The records below are to be set down again exactly, with the pictures left out.

PROVIDED RECORDS>

-=-=-=-=-

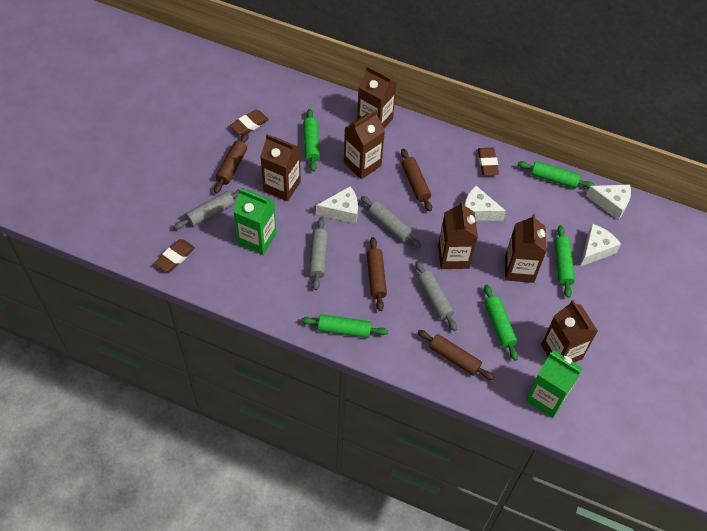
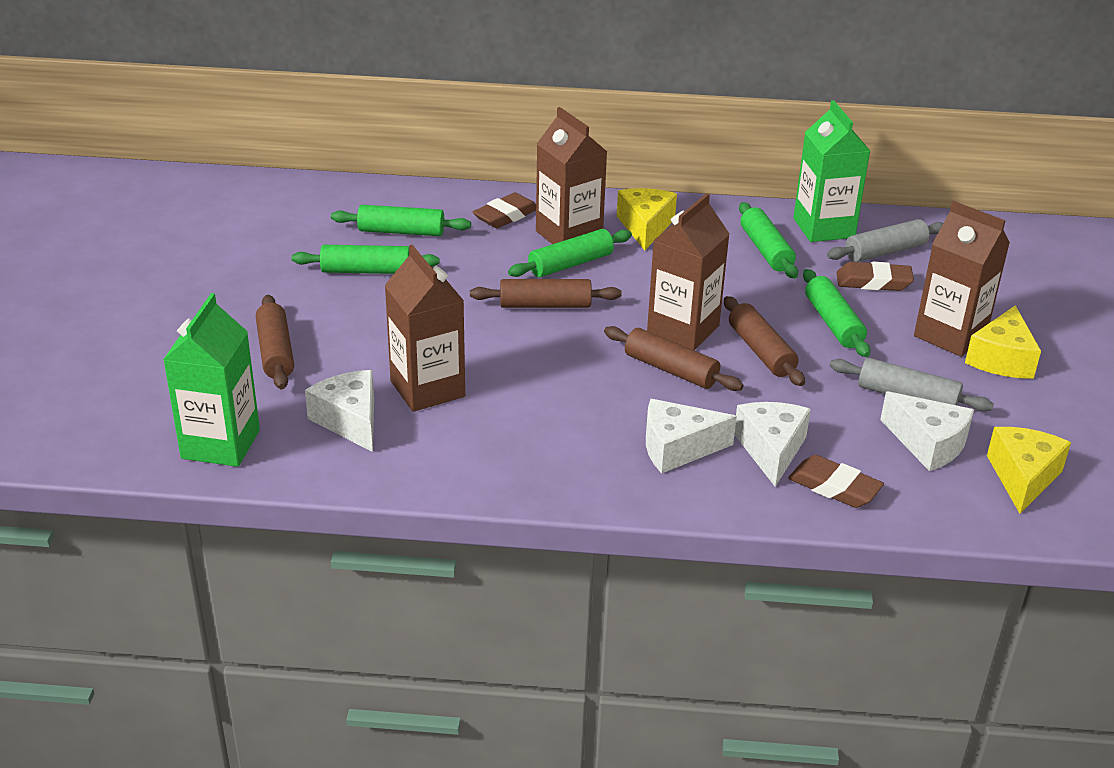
brown carton: 6 -> 4
grey rolling pin: 4 -> 2
yellow cheese: 0 -> 3

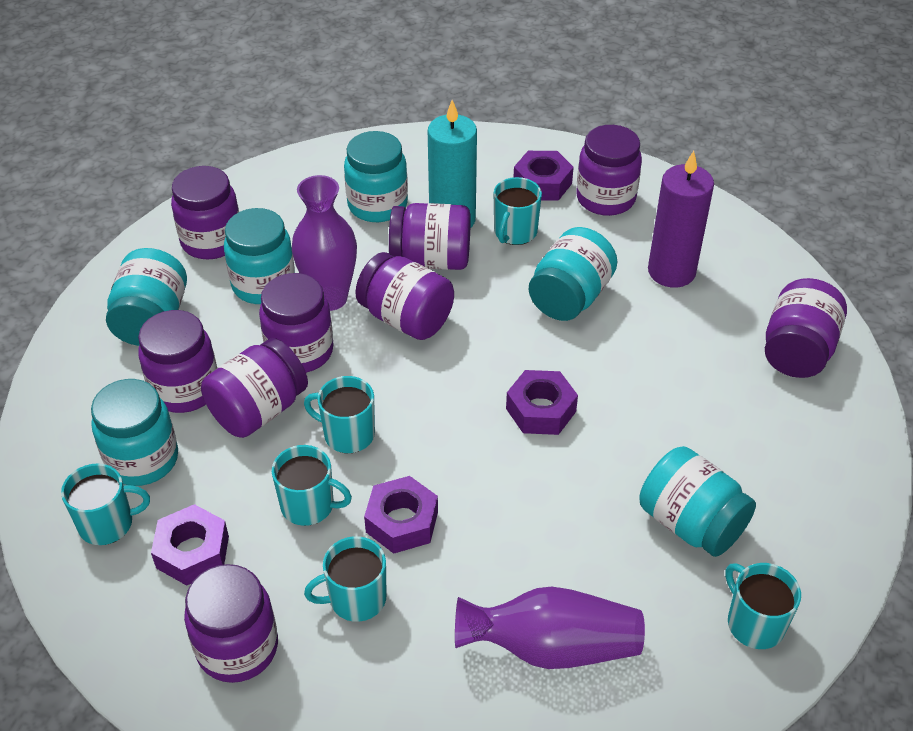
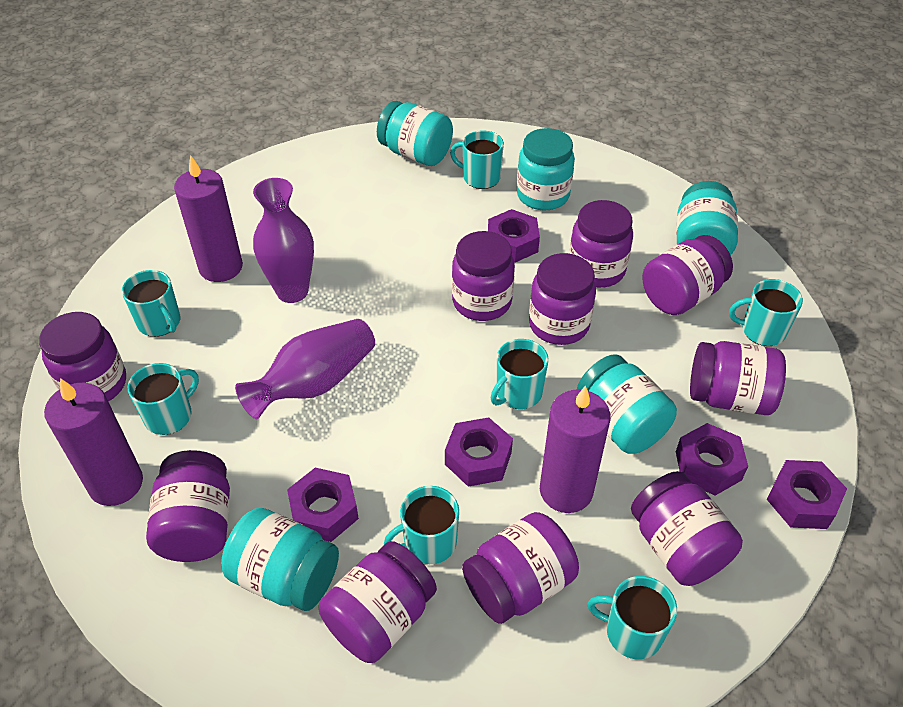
purple candle: 1 -> 3
purple jar: 9 -> 10
purple nut: 4 -> 5
turquoise candle: 1 -> 0
turquoise jar: 6 -> 5
turquoise mug: 6 -> 7

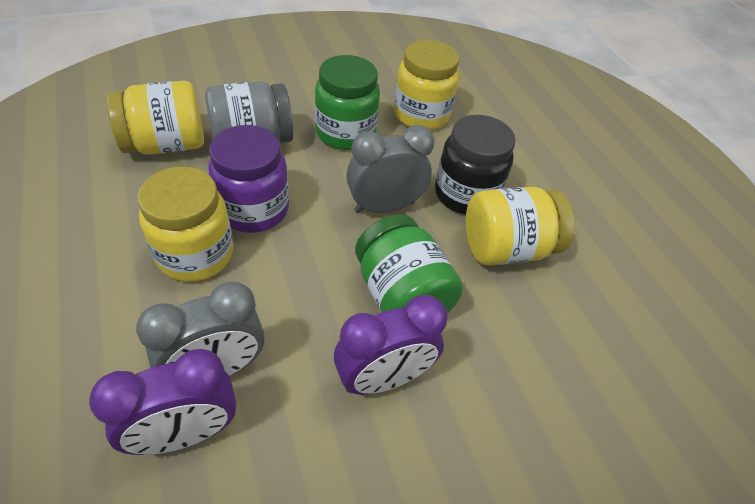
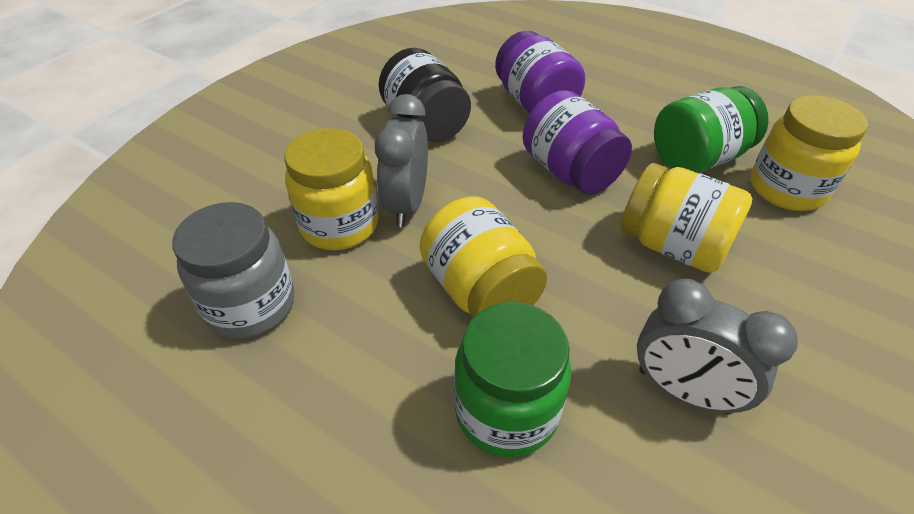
purple clock: 2 -> 0
purple jar: 1 -> 2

-=-=-=-=-

EXPECTED ANSWER>
brown carton: 6 -> 4
grey rolling pin: 4 -> 2
yellow cheese: 0 -> 3

purple candle: 1 -> 3
purple jar: 9 -> 10
purple nut: 4 -> 5
turquoise candle: 1 -> 0
turquoise jar: 6 -> 5
turquoise mug: 6 -> 7

purple clock: 2 -> 0
purple jar: 1 -> 2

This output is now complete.